START Data shown
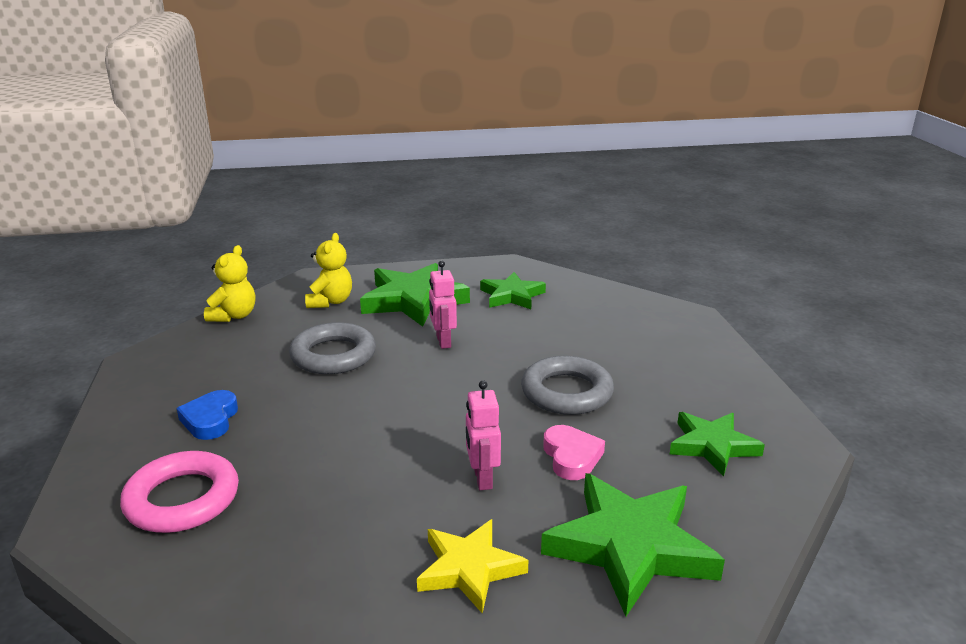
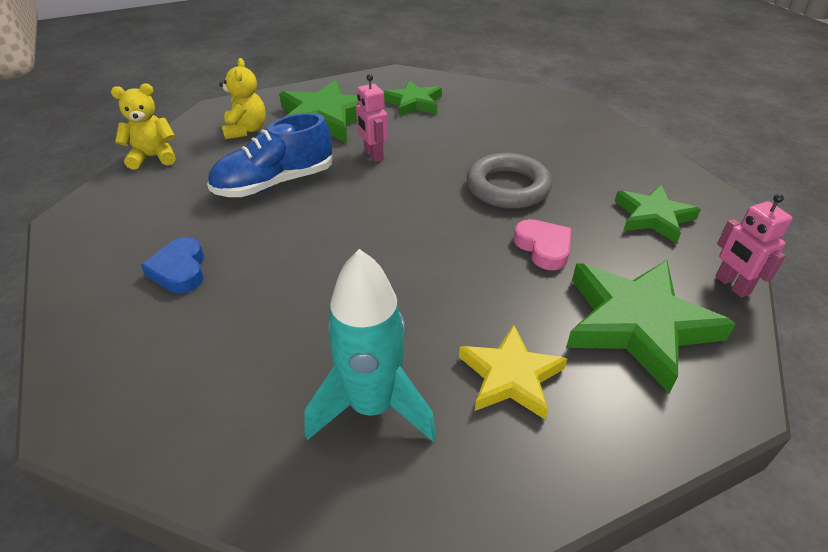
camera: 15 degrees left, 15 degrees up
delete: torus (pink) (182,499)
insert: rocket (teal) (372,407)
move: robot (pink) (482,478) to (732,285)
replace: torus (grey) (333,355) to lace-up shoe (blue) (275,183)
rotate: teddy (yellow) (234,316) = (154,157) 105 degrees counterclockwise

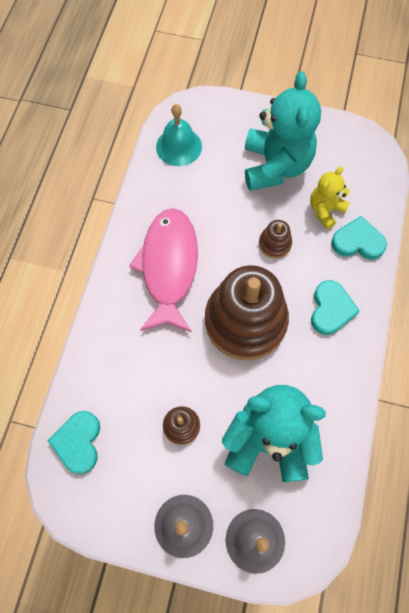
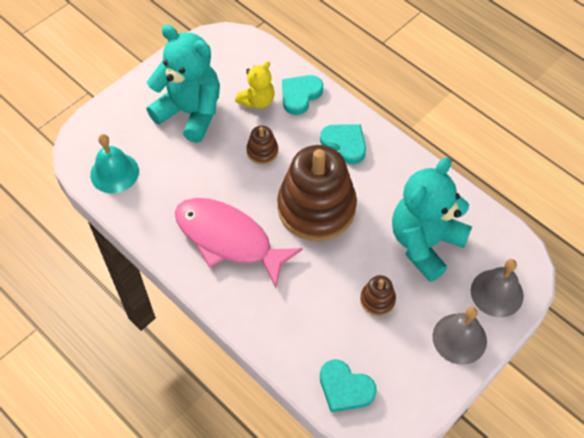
camera: 60 degrees left, 10 degrees down
rotate: teddy (yellow) (325,210) = (257,101) 120 degrees counterclockwise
END Data shown
*The problem:* Quote the full listing above word for word; exclude every picture from the copy.

*Response to the exercise:*
camera: 15 degrees left, 15 degrees up
delete: torus (pink) (182,499)
insert: rocket (teal) (372,407)
move: robot (pink) (482,478) to (732,285)
replace: torus (grey) (333,355) to lace-up shoe (blue) (275,183)
rotate: teddy (yellow) (234,316) = (154,157) 105 degrees counterclockwise

camera: 60 degrees left, 10 degrees down
rotate: teddy (yellow) (325,210) = (257,101) 120 degrees counterclockwise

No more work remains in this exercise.